▸ **Available records**:
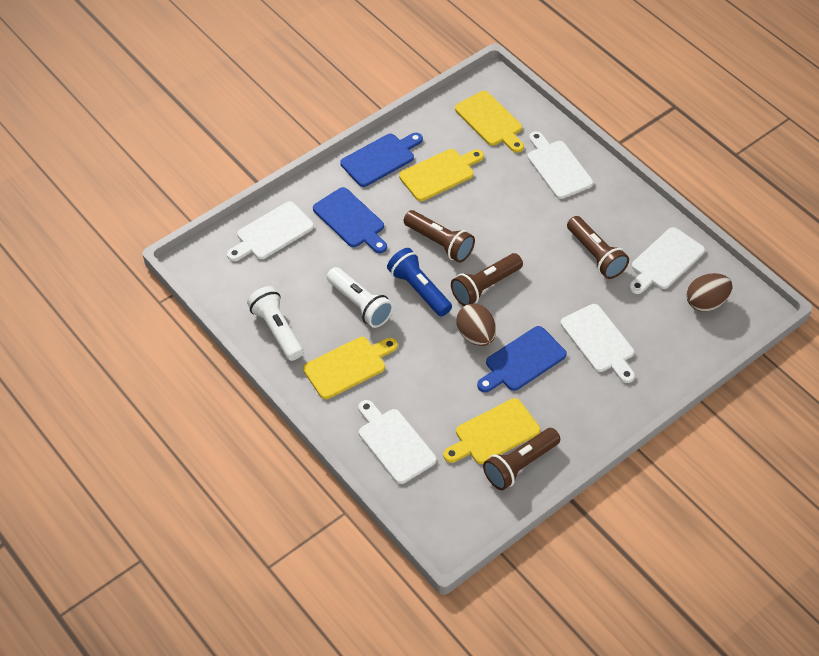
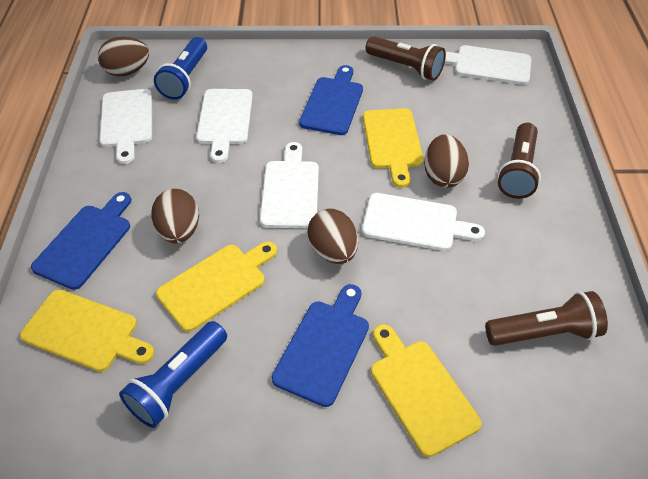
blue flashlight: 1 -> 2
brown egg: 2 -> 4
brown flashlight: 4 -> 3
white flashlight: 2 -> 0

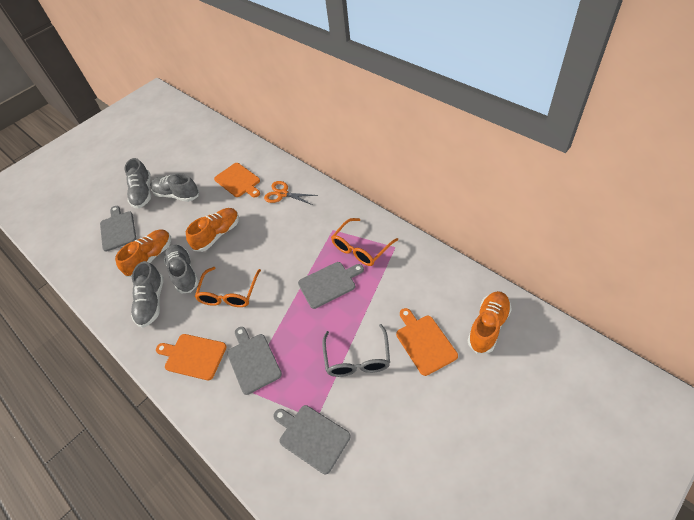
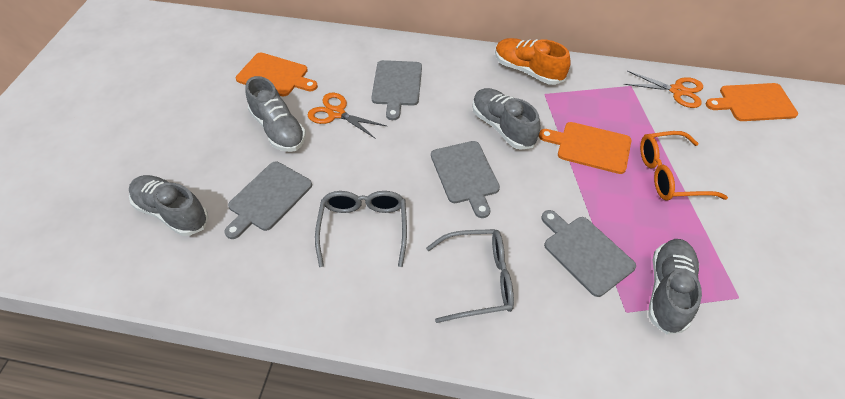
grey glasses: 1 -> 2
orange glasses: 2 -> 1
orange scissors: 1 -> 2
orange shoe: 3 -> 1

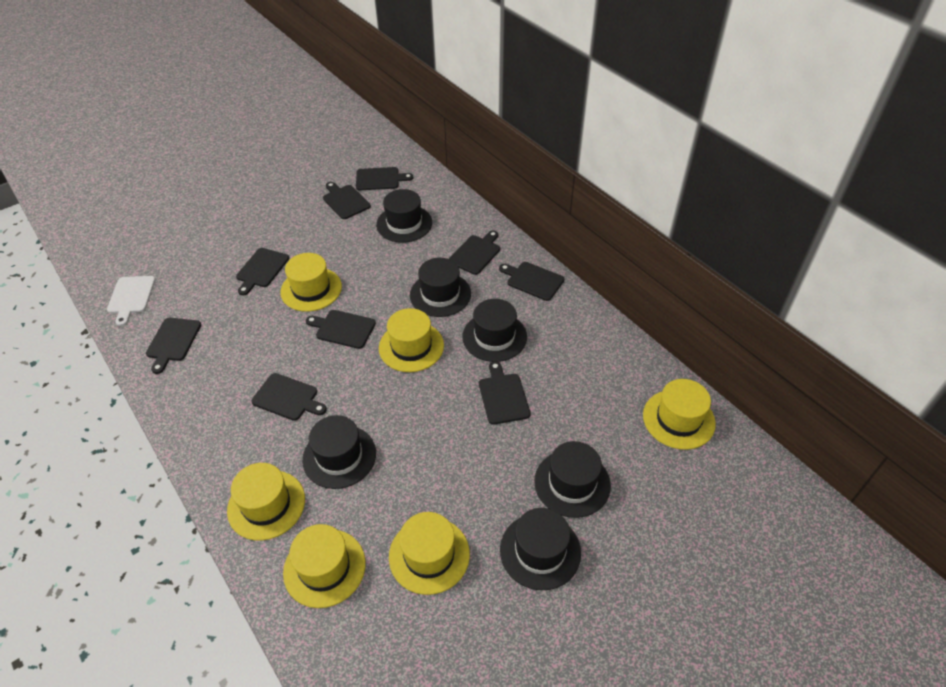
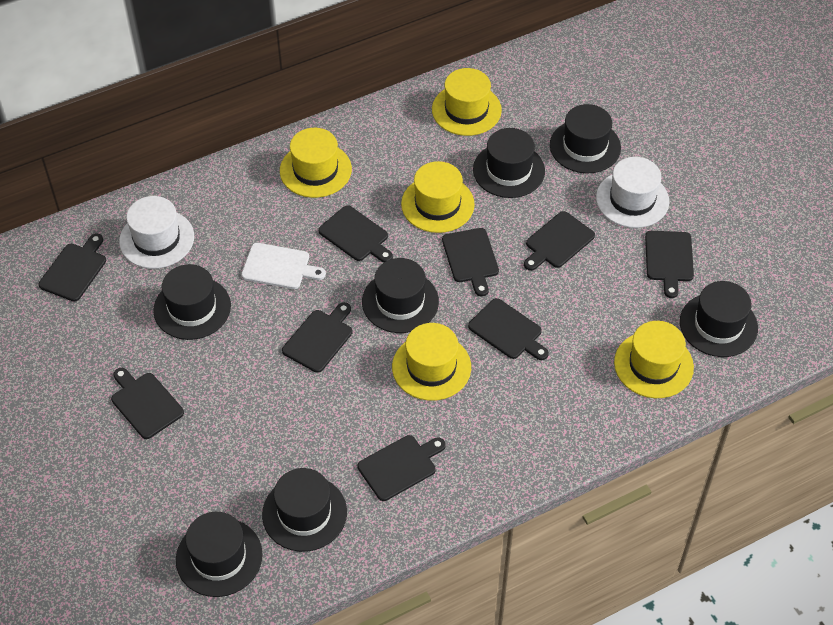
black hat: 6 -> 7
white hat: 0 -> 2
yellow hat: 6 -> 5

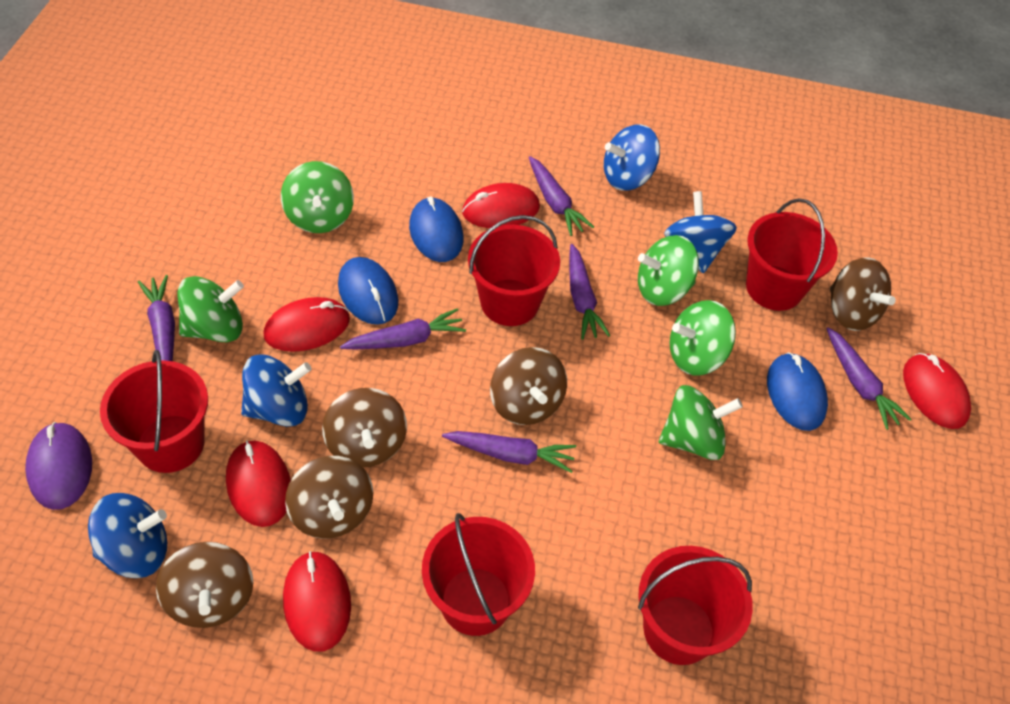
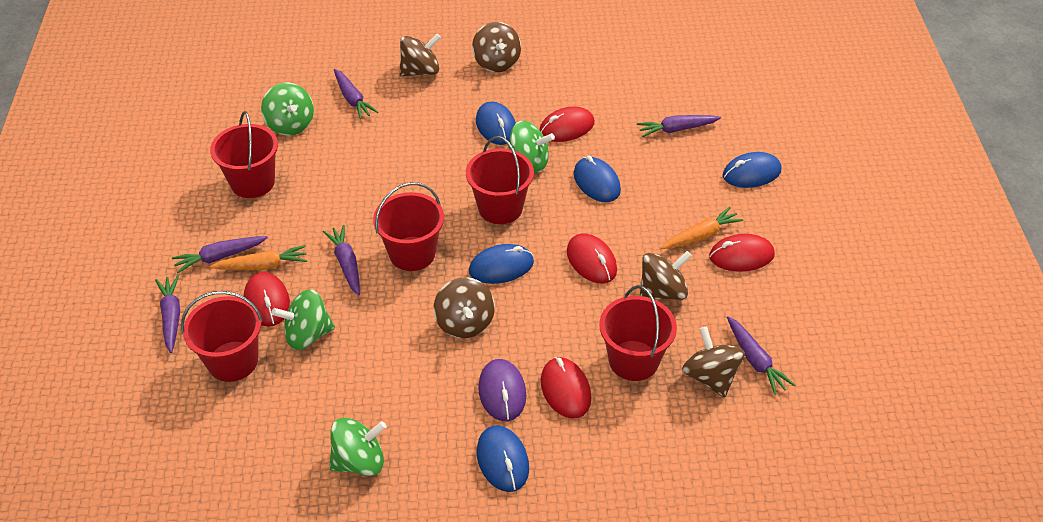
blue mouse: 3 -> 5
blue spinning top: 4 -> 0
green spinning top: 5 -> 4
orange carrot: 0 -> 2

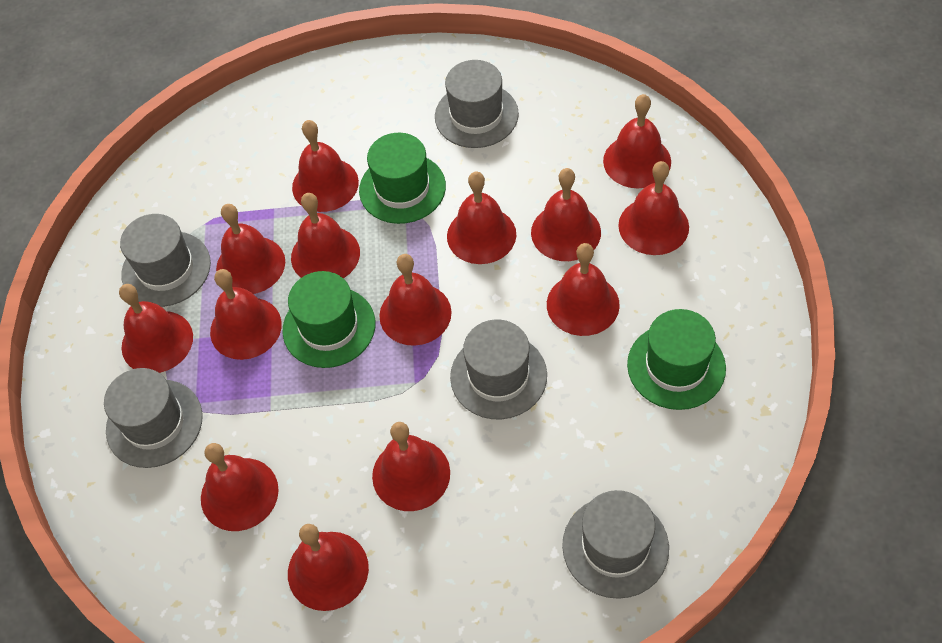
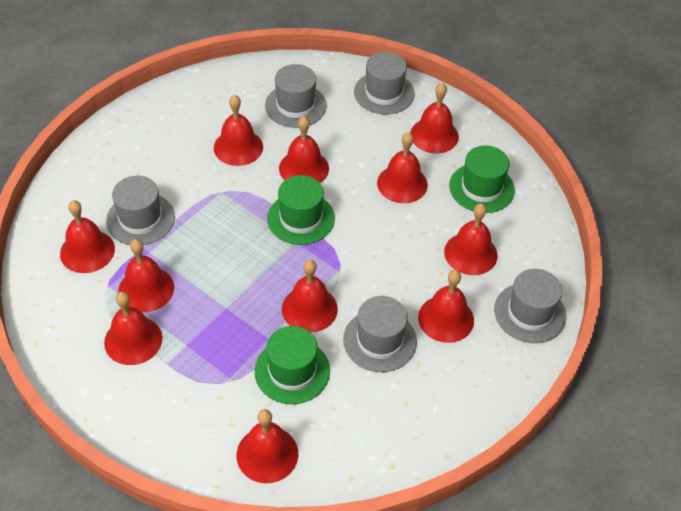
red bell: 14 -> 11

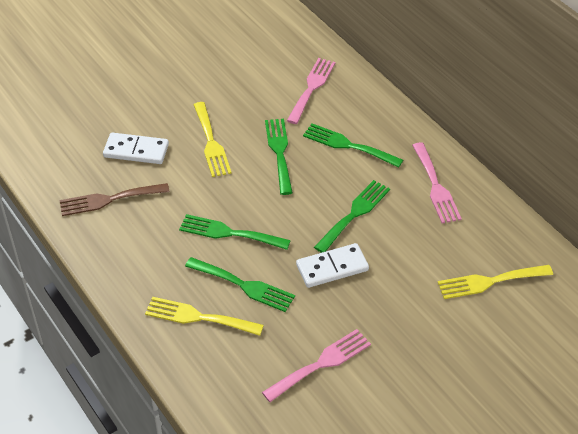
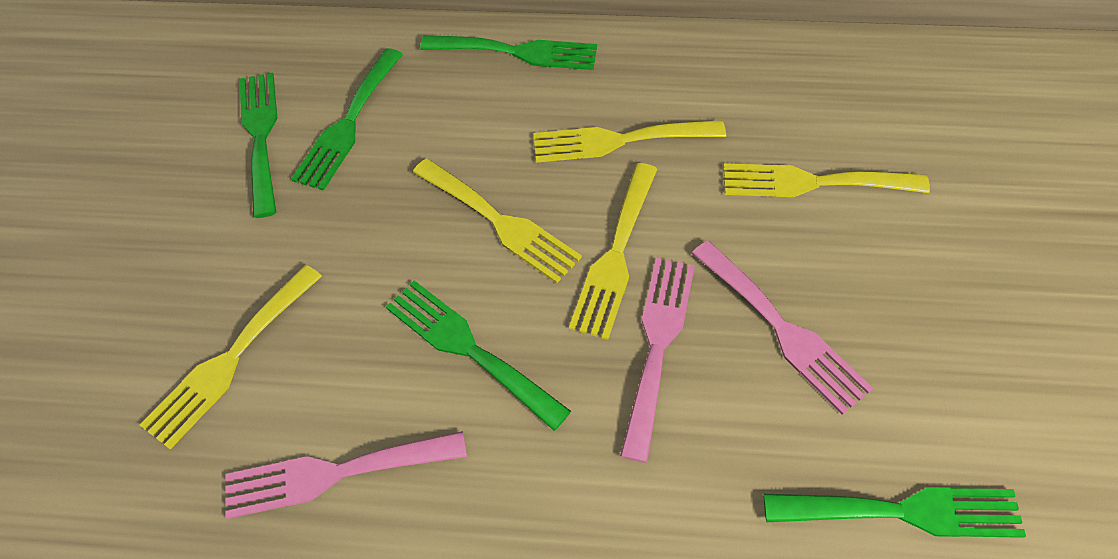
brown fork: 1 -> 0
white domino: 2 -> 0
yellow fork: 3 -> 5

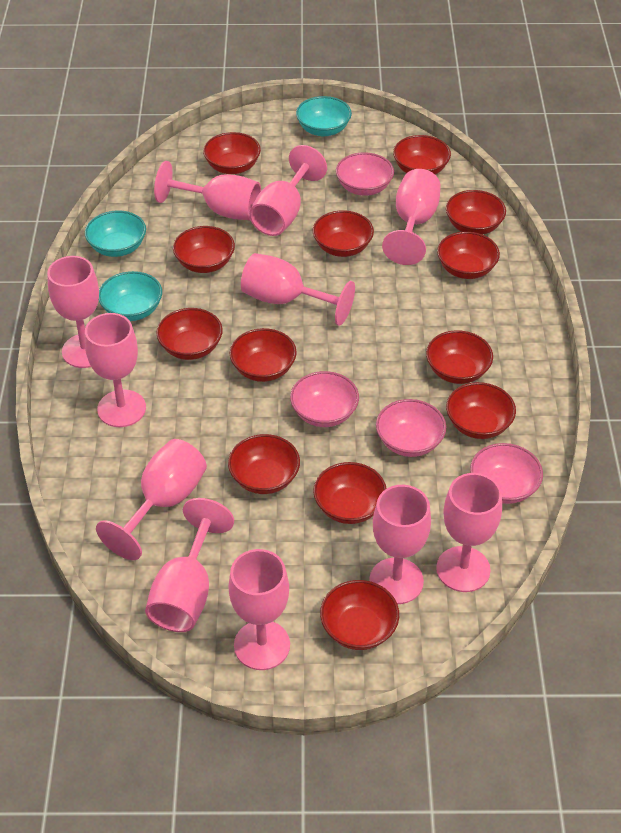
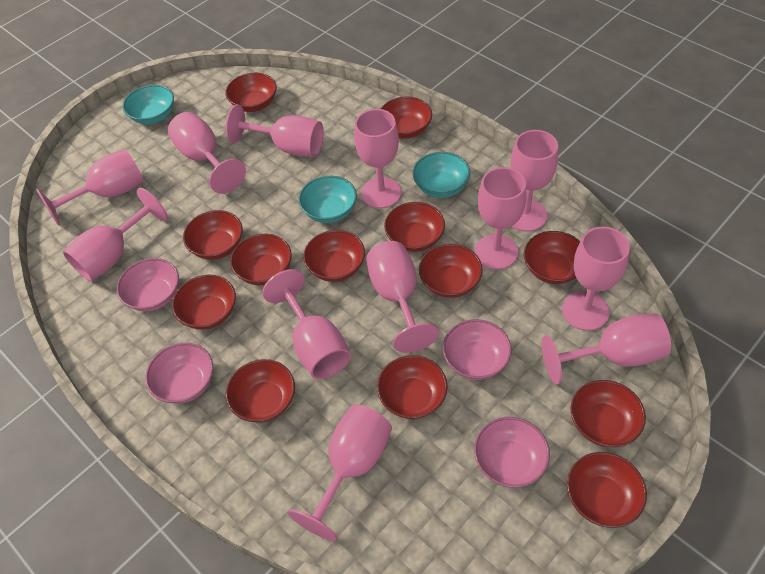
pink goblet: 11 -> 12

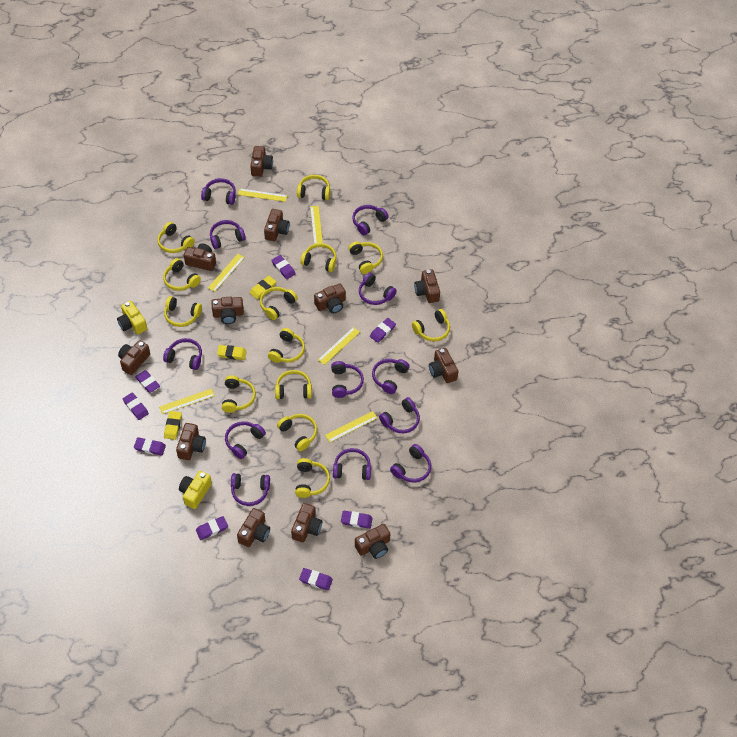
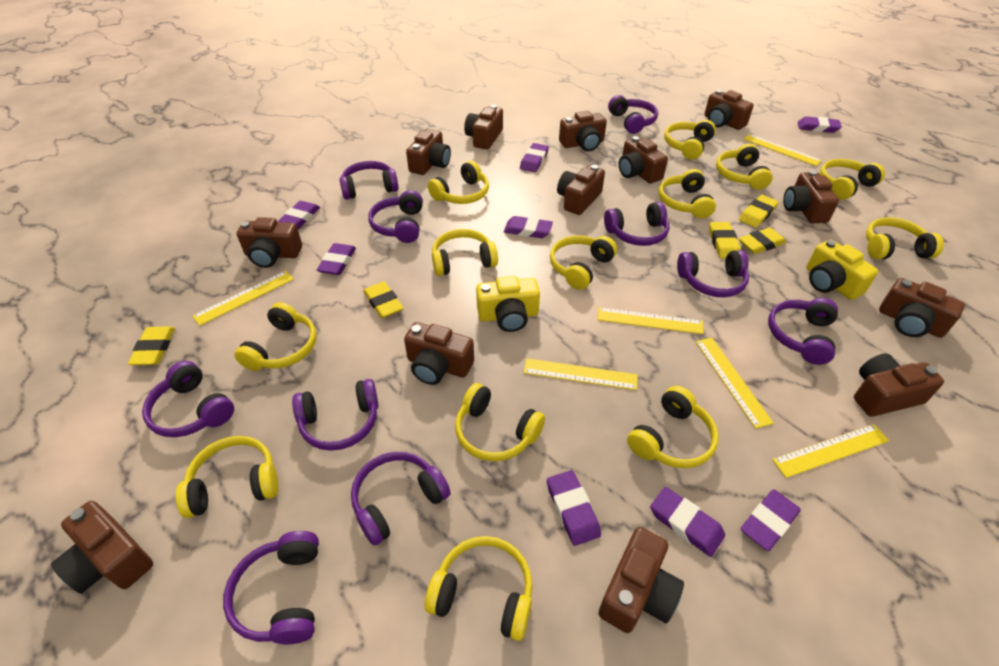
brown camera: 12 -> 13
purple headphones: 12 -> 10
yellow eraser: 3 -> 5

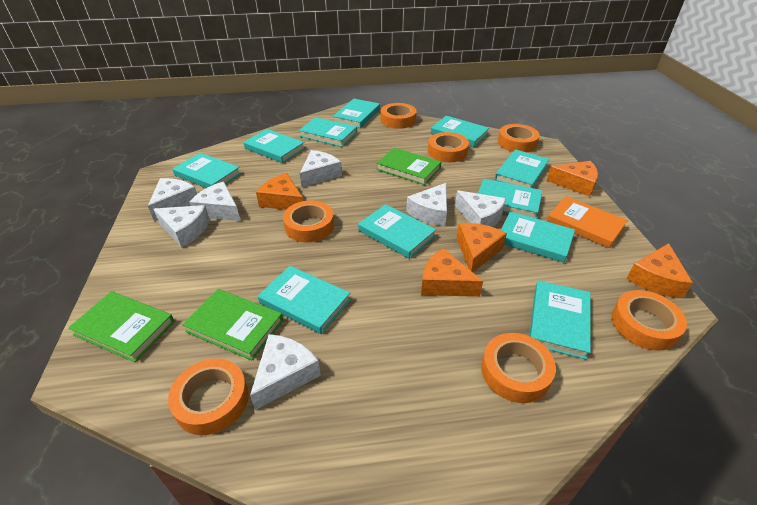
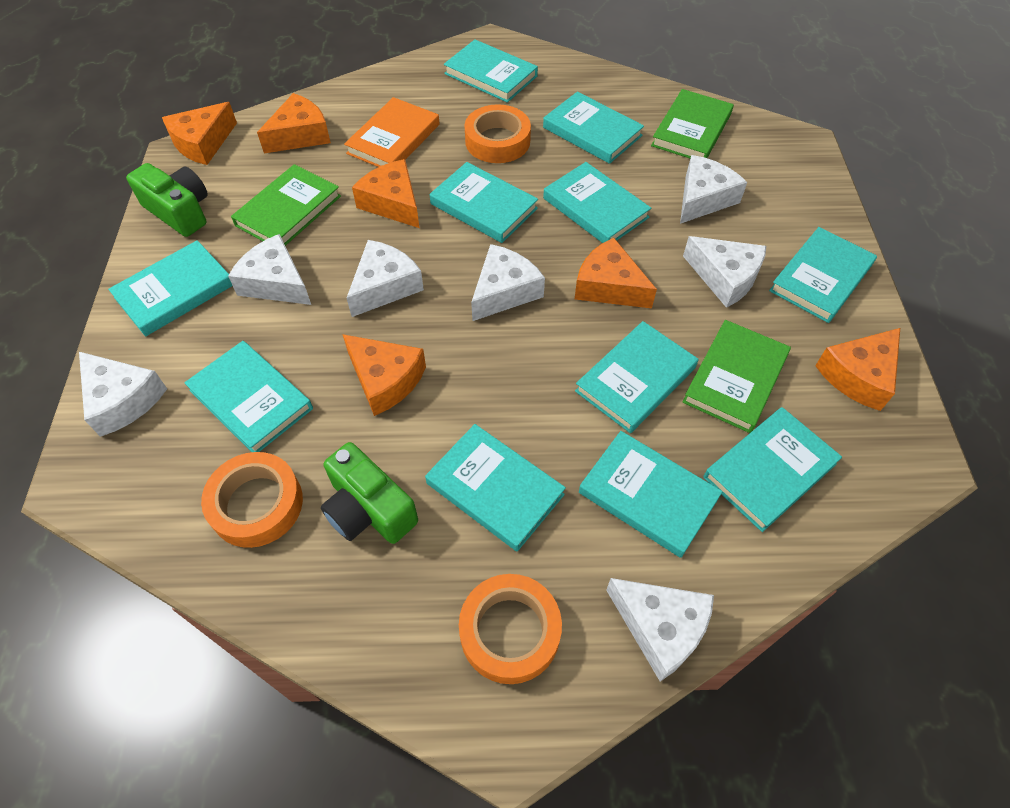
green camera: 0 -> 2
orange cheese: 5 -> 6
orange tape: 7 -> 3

▸ **Work required**:
Only the lines from the line containing "green spinning top: 5 -> 4" through the end of the material should be retyped, exactly and in full, with no pictures.

▸ **Answer space**:
green spinning top: 5 -> 4
orange carrot: 0 -> 2

red bell: 14 -> 11

brown fork: 1 -> 0
white domino: 2 -> 0
yellow fork: 3 -> 5

pink goblet: 11 -> 12

brown camera: 12 -> 13
purple headphones: 12 -> 10
yellow eraser: 3 -> 5

green camera: 0 -> 2
orange cheese: 5 -> 6
orange tape: 7 -> 3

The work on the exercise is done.